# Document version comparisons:
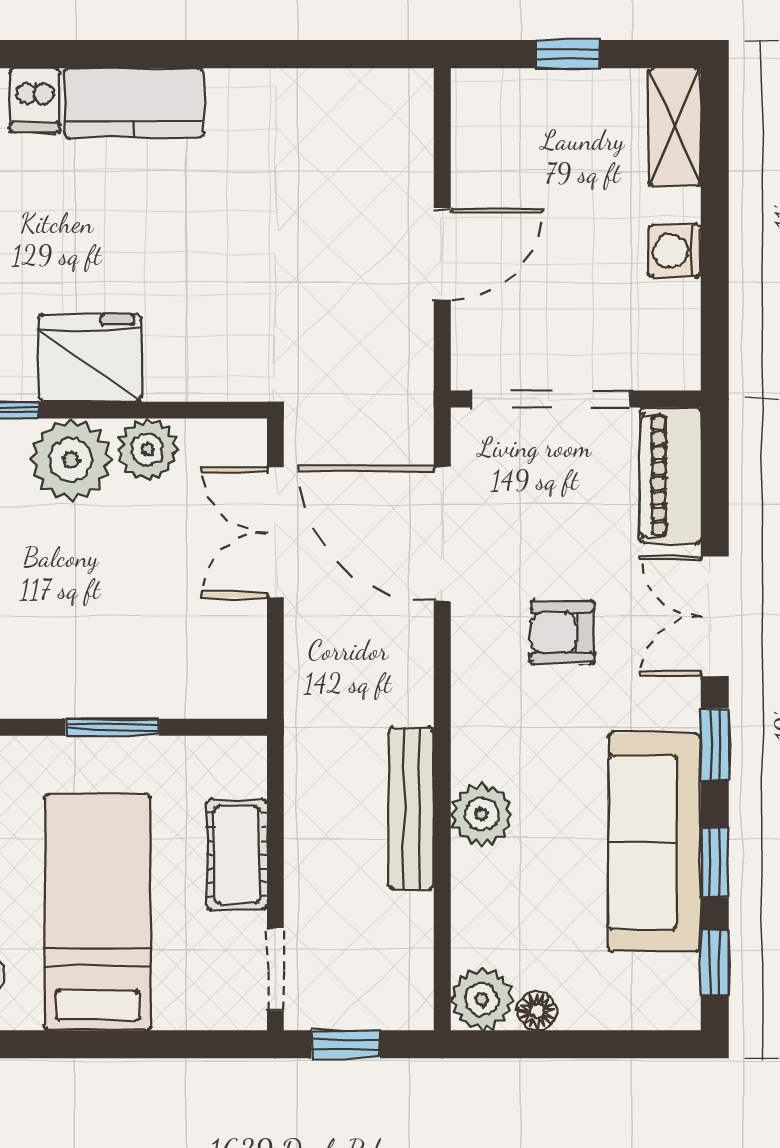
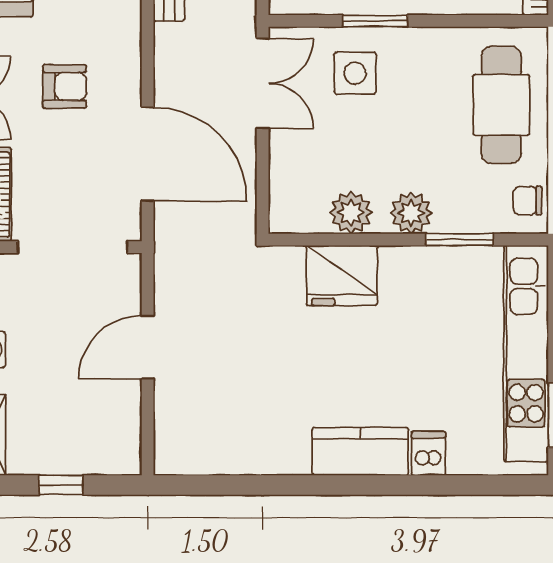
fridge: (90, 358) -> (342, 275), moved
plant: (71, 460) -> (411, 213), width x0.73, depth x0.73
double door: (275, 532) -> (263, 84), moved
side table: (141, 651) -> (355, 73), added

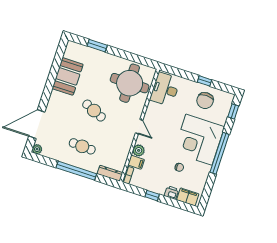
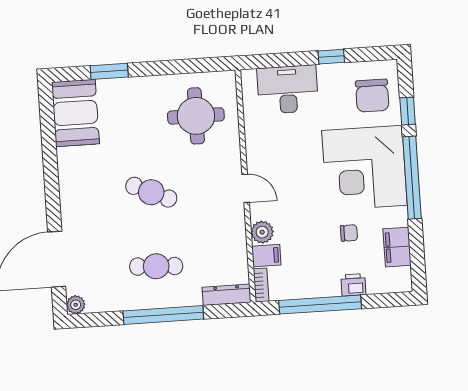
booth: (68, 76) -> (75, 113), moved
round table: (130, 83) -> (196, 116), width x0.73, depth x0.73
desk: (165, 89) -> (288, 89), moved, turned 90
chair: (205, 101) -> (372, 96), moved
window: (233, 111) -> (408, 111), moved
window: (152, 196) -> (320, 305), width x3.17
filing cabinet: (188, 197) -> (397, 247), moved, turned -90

# What the task asks:
Each record above should be repeated exactly, please, without pictures.

# Finished task:
fridge: (90, 358) -> (342, 275), moved
plant: (71, 460) -> (411, 213), width x0.73, depth x0.73
double door: (275, 532) -> (263, 84), moved
side table: (141, 651) -> (355, 73), added

booth: (68, 76) -> (75, 113), moved
round table: (130, 83) -> (196, 116), width x0.73, depth x0.73
desk: (165, 89) -> (288, 89), moved, turned 90
chair: (205, 101) -> (372, 96), moved
window: (233, 111) -> (408, 111), moved
window: (152, 196) -> (320, 305), width x3.17
filing cabinet: (188, 197) -> (397, 247), moved, turned -90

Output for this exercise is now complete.